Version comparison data
+-------+
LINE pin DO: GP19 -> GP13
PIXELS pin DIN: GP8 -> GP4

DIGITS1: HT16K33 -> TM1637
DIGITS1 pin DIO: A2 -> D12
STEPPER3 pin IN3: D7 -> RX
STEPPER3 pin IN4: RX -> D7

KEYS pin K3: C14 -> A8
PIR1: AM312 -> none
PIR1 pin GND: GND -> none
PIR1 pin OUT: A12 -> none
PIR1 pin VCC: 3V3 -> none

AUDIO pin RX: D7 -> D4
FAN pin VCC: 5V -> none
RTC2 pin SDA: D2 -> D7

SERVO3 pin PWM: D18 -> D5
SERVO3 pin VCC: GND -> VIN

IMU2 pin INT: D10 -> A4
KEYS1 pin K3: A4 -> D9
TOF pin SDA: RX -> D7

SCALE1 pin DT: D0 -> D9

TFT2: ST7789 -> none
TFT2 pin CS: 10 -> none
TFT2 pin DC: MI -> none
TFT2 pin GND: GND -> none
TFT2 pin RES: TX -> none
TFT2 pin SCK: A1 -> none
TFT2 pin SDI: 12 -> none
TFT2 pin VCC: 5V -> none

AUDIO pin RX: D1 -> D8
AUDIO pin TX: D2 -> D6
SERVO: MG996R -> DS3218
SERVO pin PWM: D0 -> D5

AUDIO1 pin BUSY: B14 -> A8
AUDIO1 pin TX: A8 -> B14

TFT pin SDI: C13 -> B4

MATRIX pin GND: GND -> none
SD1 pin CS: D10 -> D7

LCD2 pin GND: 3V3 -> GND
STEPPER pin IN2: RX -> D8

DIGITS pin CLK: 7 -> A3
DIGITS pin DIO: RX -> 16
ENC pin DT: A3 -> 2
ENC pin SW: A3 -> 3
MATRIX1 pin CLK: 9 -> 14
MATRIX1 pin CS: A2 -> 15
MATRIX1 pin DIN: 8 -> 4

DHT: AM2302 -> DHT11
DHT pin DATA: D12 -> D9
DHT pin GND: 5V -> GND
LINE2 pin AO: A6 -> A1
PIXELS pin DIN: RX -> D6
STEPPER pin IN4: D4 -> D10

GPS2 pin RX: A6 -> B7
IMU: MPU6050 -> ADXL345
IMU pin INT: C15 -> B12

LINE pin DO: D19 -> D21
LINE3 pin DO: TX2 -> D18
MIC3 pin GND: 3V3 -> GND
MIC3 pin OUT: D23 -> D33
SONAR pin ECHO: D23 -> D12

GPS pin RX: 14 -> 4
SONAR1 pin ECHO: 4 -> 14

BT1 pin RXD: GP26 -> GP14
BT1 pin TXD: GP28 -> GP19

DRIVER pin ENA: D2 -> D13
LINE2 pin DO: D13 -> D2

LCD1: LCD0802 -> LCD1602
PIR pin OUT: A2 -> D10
+-------+
EXERCISE DIRECTIONS:
Print all the records exactly as written.

EXERCISE OUTPUT:
LINE pin DO: GP19 -> GP13
PIXELS pin DIN: GP8 -> GP4

DIGITS1: HT16K33 -> TM1637
DIGITS1 pin DIO: A2 -> D12
STEPPER3 pin IN3: D7 -> RX
STEPPER3 pin IN4: RX -> D7

KEYS pin K3: C14 -> A8
PIR1: AM312 -> none
PIR1 pin GND: GND -> none
PIR1 pin OUT: A12 -> none
PIR1 pin VCC: 3V3 -> none

AUDIO pin RX: D7 -> D4
FAN pin VCC: 5V -> none
RTC2 pin SDA: D2 -> D7

SERVO3 pin PWM: D18 -> D5
SERVO3 pin VCC: GND -> VIN

IMU2 pin INT: D10 -> A4
KEYS1 pin K3: A4 -> D9
TOF pin SDA: RX -> D7

SCALE1 pin DT: D0 -> D9

TFT2: ST7789 -> none
TFT2 pin CS: 10 -> none
TFT2 pin DC: MI -> none
TFT2 pin GND: GND -> none
TFT2 pin RES: TX -> none
TFT2 pin SCK: A1 -> none
TFT2 pin SDI: 12 -> none
TFT2 pin VCC: 5V -> none

AUDIO pin RX: D1 -> D8
AUDIO pin TX: D2 -> D6
SERVO: MG996R -> DS3218
SERVO pin PWM: D0 -> D5

AUDIO1 pin BUSY: B14 -> A8
AUDIO1 pin TX: A8 -> B14

TFT pin SDI: C13 -> B4

MATRIX pin GND: GND -> none
SD1 pin CS: D10 -> D7

LCD2 pin GND: 3V3 -> GND
STEPPER pin IN2: RX -> D8

DIGITS pin CLK: 7 -> A3
DIGITS pin DIO: RX -> 16
ENC pin DT: A3 -> 2
ENC pin SW: A3 -> 3
MATRIX1 pin CLK: 9 -> 14
MATRIX1 pin CS: A2 -> 15
MATRIX1 pin DIN: 8 -> 4

DHT: AM2302 -> DHT11
DHT pin DATA: D12 -> D9
DHT pin GND: 5V -> GND
LINE2 pin AO: A6 -> A1
PIXELS pin DIN: RX -> D6
STEPPER pin IN4: D4 -> D10

GPS2 pin RX: A6 -> B7
IMU: MPU6050 -> ADXL345
IMU pin INT: C15 -> B12

LINE pin DO: D19 -> D21
LINE3 pin DO: TX2 -> D18
MIC3 pin GND: 3V3 -> GND
MIC3 pin OUT: D23 -> D33
SONAR pin ECHO: D23 -> D12

GPS pin RX: 14 -> 4
SONAR1 pin ECHO: 4 -> 14

BT1 pin RXD: GP26 -> GP14
BT1 pin TXD: GP28 -> GP19

DRIVER pin ENA: D2 -> D13
LINE2 pin DO: D13 -> D2

LCD1: LCD0802 -> LCD1602
PIR pin OUT: A2 -> D10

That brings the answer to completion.